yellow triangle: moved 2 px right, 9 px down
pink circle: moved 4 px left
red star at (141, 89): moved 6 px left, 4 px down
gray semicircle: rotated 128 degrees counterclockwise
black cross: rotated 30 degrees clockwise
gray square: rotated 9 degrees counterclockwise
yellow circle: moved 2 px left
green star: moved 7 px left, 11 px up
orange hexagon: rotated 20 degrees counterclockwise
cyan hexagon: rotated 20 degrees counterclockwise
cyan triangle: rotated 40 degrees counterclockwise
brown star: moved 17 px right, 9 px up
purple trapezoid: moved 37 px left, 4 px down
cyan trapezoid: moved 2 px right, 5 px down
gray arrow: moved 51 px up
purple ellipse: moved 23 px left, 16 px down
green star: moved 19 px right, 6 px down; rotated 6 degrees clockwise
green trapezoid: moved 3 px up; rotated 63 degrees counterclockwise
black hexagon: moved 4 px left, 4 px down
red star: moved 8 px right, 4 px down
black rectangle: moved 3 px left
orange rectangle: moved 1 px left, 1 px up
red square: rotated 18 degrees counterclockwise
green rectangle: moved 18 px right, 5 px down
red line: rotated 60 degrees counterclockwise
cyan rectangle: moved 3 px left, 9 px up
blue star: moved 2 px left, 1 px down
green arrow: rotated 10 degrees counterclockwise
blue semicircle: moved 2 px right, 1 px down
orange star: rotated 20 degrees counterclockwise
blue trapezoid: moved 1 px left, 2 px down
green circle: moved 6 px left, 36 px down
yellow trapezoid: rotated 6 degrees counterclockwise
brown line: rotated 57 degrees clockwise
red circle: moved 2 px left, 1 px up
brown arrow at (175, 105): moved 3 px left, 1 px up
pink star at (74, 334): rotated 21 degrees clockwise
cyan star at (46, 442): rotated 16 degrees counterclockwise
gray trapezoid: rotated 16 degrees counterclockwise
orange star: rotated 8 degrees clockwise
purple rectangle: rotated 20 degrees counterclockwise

□ □ □ □ □ □ □

§ **Directions**:
Retype each entry exactly, missing none.

§ **Written response**:
yellow triangle: moved 2 px right, 9 px down
pink circle: moved 4 px left
red star at (141, 89): moved 6 px left, 4 px down
gray semicircle: rotated 128 degrees counterclockwise
black cross: rotated 30 degrees clockwise
gray square: rotated 9 degrees counterclockwise
yellow circle: moved 2 px left
green star: moved 7 px left, 11 px up
orange hexagon: rotated 20 degrees counterclockwise
cyan hexagon: rotated 20 degrees counterclockwise
cyan triangle: rotated 40 degrees counterclockwise
brown star: moved 17 px right, 9 px up
purple trapezoid: moved 37 px left, 4 px down
cyan trapezoid: moved 2 px right, 5 px down
gray arrow: moved 51 px up
purple ellipse: moved 23 px left, 16 px down
green star: moved 19 px right, 6 px down; rotated 6 degrees clockwise
green trapezoid: moved 3 px up; rotated 63 degrees counterclockwise
black hexagon: moved 4 px left, 4 px down
red star: moved 8 px right, 4 px down
black rectangle: moved 3 px left
orange rectangle: moved 1 px left, 1 px up
red square: rotated 18 degrees counterclockwise
green rectangle: moved 18 px right, 5 px down
red line: rotated 60 degrees counterclockwise
cyan rectangle: moved 3 px left, 9 px up
blue star: moved 2 px left, 1 px down
green arrow: rotated 10 degrees counterclockwise
blue semicircle: moved 2 px right, 1 px down
orange star: rotated 20 degrees counterclockwise
blue trapezoid: moved 1 px left, 2 px down
green circle: moved 6 px left, 36 px down
yellow trapezoid: rotated 6 degrees counterclockwise
brown line: rotated 57 degrees clockwise
red circle: moved 2 px left, 1 px up
brown arrow at (175, 105): moved 3 px left, 1 px up
pink star at (74, 334): rotated 21 degrees clockwise
cyan star at (46, 442): rotated 16 degrees counterclockwise
gray trapezoid: rotated 16 degrees counterclockwise
orange star: rotated 8 degrees clockwise
purple rectangle: rotated 20 degrees counterclockwise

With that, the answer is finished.